◆ AIM OF THE TASK ◆
Please return every line below that contains the string "pawn".

─── TASK INPUT

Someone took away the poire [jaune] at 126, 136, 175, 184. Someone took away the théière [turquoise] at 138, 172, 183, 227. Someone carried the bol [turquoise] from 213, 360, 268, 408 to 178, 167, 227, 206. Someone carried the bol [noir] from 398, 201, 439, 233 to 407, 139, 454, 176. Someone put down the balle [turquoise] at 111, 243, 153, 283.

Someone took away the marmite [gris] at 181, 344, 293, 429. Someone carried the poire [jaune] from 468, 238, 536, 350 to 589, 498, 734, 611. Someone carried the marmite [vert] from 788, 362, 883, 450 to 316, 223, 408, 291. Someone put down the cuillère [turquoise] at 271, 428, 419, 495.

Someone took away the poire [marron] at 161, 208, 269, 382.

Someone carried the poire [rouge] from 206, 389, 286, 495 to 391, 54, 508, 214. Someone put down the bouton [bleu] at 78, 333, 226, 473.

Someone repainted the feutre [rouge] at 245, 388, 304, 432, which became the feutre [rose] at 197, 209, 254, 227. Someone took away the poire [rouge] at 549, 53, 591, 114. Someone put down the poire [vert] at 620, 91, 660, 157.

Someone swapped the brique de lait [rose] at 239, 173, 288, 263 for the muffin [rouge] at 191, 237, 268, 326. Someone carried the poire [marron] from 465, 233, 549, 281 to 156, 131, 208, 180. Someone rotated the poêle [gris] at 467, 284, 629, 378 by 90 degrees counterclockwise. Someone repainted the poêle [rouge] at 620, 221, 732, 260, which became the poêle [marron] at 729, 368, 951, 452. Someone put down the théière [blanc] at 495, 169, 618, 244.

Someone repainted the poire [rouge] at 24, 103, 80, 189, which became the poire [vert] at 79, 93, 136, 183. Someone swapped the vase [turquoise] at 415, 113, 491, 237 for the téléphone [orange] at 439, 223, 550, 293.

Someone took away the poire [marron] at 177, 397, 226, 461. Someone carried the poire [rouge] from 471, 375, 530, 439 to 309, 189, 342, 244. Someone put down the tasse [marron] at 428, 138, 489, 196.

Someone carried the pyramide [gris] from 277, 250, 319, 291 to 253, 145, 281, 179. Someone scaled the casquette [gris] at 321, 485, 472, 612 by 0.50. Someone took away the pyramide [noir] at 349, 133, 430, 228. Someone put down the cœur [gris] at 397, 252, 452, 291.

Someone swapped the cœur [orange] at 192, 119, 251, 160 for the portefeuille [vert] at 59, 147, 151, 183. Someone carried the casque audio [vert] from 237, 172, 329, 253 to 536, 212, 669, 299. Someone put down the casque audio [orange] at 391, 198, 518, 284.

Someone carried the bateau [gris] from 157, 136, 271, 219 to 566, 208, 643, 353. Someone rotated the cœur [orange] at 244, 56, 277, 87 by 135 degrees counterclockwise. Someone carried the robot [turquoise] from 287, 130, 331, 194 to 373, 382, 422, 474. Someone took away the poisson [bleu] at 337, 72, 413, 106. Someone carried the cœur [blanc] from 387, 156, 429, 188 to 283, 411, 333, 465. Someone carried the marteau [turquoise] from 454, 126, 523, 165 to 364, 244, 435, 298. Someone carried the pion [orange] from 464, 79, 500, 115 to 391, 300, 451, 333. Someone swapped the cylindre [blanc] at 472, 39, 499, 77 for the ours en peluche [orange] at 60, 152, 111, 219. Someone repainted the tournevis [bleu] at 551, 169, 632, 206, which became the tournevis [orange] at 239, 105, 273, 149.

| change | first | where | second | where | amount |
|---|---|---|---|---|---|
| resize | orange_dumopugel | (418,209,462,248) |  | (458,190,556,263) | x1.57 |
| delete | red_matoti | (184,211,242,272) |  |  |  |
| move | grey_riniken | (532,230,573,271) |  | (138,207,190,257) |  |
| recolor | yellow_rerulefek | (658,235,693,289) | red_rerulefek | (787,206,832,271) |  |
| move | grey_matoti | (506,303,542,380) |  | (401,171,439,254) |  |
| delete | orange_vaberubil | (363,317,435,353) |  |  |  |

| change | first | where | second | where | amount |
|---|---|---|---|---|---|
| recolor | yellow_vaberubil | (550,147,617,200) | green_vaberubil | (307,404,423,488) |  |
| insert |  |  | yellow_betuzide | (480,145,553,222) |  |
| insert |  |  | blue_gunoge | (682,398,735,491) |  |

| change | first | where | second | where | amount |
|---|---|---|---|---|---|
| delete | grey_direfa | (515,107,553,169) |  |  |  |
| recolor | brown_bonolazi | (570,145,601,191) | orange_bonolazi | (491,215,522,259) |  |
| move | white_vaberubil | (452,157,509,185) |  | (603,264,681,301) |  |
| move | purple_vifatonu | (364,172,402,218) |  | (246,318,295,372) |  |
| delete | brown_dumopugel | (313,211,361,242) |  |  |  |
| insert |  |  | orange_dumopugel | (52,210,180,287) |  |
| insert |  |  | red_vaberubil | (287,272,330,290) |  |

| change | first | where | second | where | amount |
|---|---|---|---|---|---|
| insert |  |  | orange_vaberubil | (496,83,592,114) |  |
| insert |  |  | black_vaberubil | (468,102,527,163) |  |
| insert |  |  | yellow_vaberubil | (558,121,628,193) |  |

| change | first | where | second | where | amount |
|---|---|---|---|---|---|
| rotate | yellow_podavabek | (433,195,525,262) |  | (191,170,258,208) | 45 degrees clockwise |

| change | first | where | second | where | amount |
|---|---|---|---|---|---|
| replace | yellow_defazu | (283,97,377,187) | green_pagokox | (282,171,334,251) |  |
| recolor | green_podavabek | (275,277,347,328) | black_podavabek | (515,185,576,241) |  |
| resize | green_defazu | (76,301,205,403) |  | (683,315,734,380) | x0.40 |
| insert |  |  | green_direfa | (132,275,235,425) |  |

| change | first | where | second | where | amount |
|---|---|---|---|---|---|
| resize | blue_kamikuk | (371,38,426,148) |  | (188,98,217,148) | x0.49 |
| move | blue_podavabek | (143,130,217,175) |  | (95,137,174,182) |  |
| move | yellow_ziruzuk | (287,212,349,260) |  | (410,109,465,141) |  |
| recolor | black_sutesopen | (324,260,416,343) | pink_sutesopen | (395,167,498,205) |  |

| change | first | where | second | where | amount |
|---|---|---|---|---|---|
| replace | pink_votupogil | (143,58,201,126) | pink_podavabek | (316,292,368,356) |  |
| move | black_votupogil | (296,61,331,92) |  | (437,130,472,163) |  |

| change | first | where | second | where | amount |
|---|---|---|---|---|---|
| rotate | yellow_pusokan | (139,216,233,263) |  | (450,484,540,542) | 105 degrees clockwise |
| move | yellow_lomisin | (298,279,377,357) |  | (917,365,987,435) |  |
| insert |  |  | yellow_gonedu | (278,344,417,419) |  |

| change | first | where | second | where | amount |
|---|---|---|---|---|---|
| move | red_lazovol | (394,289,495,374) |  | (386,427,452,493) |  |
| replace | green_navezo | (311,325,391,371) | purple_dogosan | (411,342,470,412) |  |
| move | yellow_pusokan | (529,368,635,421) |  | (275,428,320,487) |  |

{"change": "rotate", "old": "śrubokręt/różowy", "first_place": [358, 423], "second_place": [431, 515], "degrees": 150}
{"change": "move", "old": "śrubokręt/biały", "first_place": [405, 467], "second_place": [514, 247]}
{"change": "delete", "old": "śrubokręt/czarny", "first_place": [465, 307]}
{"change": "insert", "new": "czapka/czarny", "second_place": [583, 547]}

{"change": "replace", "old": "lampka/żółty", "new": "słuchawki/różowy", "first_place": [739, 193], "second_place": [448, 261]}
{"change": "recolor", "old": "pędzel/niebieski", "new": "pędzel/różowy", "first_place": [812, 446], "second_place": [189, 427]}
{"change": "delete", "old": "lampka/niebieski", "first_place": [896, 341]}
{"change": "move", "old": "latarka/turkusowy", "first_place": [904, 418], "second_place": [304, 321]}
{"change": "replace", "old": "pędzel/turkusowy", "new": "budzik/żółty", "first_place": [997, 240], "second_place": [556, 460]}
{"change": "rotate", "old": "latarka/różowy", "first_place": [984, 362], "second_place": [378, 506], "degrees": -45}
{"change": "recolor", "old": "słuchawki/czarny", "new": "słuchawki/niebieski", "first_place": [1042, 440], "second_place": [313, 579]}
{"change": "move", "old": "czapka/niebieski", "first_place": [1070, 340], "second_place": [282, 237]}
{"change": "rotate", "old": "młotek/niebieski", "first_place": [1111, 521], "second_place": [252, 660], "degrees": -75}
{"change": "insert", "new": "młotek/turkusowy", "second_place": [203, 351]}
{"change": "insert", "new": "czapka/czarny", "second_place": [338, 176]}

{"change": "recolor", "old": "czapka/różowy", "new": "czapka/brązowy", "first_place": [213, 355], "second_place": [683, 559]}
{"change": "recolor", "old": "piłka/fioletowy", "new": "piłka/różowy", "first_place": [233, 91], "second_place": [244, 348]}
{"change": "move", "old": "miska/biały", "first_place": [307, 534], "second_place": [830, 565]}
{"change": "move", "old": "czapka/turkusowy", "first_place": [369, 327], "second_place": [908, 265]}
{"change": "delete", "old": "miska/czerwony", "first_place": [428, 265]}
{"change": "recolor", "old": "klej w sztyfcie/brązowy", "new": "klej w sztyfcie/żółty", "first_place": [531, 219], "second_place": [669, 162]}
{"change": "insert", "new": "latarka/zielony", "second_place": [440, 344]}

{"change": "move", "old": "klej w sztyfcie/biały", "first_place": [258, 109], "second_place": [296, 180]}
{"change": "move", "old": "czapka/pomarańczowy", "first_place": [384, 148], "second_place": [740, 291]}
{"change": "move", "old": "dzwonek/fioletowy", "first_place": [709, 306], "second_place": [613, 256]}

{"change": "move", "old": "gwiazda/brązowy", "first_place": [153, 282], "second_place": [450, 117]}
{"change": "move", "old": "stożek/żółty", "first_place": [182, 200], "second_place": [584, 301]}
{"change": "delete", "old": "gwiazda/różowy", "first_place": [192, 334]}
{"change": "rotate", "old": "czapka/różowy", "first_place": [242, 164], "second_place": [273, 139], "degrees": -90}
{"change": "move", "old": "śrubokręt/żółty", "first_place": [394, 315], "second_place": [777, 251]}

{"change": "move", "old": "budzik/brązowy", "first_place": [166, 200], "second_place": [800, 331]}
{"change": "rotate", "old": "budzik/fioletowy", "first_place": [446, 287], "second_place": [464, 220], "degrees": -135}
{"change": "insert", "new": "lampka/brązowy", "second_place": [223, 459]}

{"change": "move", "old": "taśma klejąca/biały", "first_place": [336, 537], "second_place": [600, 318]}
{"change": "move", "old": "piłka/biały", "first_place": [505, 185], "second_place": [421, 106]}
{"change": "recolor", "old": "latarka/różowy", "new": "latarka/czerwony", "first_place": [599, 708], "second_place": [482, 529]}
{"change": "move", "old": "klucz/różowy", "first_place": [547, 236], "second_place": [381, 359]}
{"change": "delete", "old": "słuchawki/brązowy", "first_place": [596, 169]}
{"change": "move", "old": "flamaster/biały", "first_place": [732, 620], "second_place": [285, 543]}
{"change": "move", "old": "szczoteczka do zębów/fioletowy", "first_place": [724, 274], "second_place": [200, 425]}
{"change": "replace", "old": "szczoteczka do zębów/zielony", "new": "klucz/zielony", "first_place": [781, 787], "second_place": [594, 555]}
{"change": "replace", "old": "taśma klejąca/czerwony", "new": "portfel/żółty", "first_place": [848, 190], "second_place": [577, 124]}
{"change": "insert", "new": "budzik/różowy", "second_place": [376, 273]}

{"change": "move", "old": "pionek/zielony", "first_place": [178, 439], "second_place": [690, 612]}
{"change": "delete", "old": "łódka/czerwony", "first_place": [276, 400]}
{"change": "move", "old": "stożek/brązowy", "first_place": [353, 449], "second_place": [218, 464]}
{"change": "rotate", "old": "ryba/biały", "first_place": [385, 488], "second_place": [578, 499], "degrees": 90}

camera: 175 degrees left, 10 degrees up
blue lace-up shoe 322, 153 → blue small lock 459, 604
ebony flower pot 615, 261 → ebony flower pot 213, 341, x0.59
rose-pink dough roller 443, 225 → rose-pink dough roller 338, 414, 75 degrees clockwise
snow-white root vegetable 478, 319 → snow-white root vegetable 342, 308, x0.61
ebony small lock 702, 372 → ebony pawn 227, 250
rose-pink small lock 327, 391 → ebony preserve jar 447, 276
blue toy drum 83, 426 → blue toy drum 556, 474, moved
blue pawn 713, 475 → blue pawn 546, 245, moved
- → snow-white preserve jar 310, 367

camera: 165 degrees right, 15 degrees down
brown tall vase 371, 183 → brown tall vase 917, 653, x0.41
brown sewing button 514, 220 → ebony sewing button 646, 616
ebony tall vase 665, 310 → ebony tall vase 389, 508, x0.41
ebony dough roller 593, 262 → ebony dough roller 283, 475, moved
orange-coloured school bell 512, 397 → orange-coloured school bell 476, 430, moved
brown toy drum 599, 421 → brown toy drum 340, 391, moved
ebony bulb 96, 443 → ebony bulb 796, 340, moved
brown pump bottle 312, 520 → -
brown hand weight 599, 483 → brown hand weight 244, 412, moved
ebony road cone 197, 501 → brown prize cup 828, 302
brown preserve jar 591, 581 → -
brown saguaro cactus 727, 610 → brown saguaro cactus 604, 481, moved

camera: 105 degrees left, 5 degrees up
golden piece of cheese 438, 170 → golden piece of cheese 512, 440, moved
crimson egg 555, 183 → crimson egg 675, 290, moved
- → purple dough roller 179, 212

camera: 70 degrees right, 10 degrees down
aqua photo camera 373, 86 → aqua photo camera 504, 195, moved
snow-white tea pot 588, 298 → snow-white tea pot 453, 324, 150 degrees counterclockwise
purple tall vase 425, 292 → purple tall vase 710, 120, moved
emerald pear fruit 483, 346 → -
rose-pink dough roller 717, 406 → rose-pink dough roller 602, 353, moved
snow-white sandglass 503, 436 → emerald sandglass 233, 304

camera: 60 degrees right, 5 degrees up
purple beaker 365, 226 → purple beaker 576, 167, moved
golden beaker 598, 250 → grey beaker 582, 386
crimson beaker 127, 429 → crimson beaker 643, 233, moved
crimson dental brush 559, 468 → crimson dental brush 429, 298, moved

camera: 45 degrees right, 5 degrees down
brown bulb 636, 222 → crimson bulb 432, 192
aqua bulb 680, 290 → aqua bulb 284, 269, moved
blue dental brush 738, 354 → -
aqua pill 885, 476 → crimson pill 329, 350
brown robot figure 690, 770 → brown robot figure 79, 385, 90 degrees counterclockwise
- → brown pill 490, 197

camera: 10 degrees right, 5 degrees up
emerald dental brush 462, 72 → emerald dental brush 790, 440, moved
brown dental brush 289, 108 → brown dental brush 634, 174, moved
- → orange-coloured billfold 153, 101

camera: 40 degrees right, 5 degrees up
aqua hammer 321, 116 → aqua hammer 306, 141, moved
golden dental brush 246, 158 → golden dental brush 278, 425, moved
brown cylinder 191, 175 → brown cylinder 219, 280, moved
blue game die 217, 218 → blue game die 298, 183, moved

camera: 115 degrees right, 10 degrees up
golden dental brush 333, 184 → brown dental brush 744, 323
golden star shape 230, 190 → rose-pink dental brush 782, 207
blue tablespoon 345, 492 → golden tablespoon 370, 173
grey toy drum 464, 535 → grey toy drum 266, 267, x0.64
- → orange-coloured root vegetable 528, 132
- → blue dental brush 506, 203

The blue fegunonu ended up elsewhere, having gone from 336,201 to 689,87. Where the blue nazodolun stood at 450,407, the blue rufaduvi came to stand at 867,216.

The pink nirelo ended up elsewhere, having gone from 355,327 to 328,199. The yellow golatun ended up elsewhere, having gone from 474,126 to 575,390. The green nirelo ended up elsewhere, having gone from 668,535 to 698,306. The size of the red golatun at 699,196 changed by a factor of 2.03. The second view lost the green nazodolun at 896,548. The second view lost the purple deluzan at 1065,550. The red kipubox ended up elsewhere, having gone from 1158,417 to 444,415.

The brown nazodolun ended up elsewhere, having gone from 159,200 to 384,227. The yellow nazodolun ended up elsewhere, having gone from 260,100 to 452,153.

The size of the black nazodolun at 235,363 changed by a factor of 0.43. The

──────

◆ EXERCISE SOLUTION ◆
ebony small lock 702, 372 → ebony pawn 227, 250
blue pawn 713, 475 → blue pawn 546, 245, moved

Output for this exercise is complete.